Short problem:
Put every line of text from the records below into a JSON list of strings, one string per line, skipping blank lines. Leave the pictures out.

--------------------------------------------------

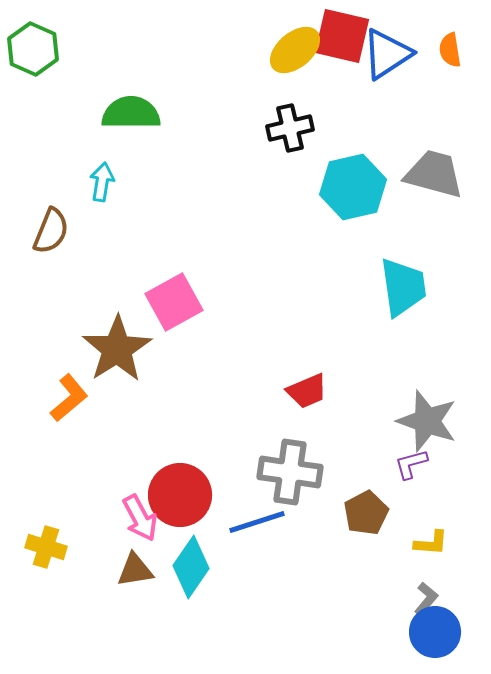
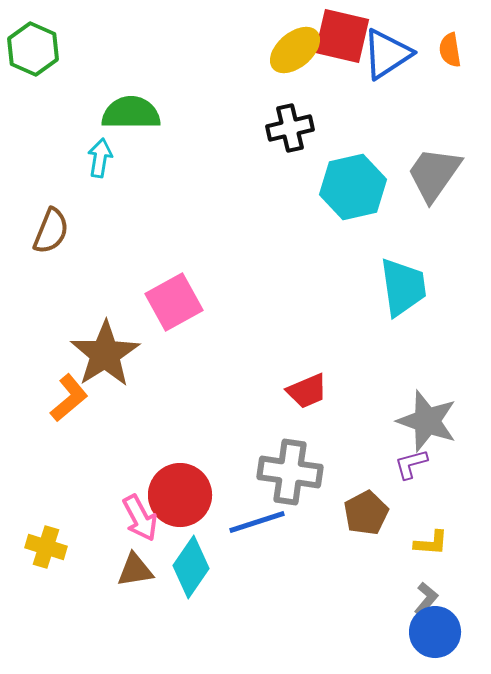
gray trapezoid: rotated 70 degrees counterclockwise
cyan arrow: moved 2 px left, 24 px up
brown star: moved 12 px left, 5 px down
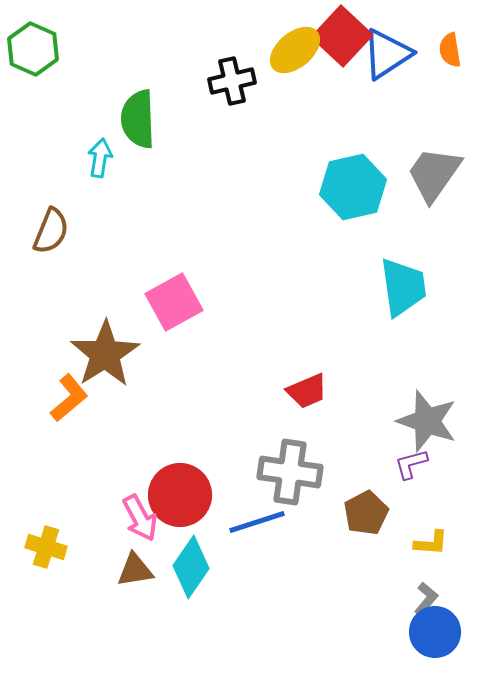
red square: rotated 30 degrees clockwise
green semicircle: moved 7 px right, 6 px down; rotated 92 degrees counterclockwise
black cross: moved 58 px left, 47 px up
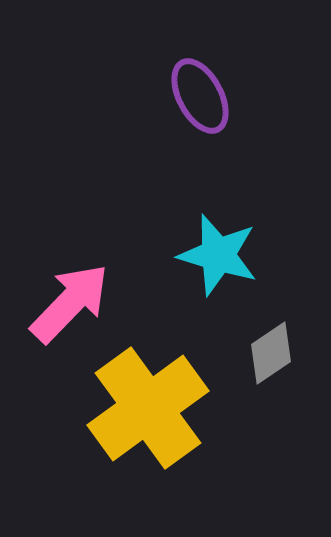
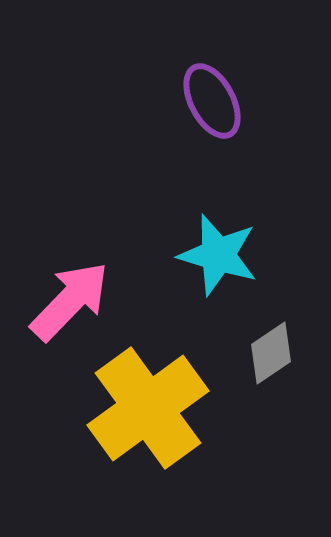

--------------------------------------------------

Solution to this task:
[
  "gray trapezoid: rotated 70 degrees counterclockwise",
  "cyan arrow: moved 2 px left, 24 px up",
  "brown star: moved 12 px left, 5 px down",
  "red square: rotated 30 degrees clockwise",
  "green semicircle: moved 7 px right, 6 px down; rotated 92 degrees counterclockwise",
  "black cross: moved 58 px left, 47 px up"
]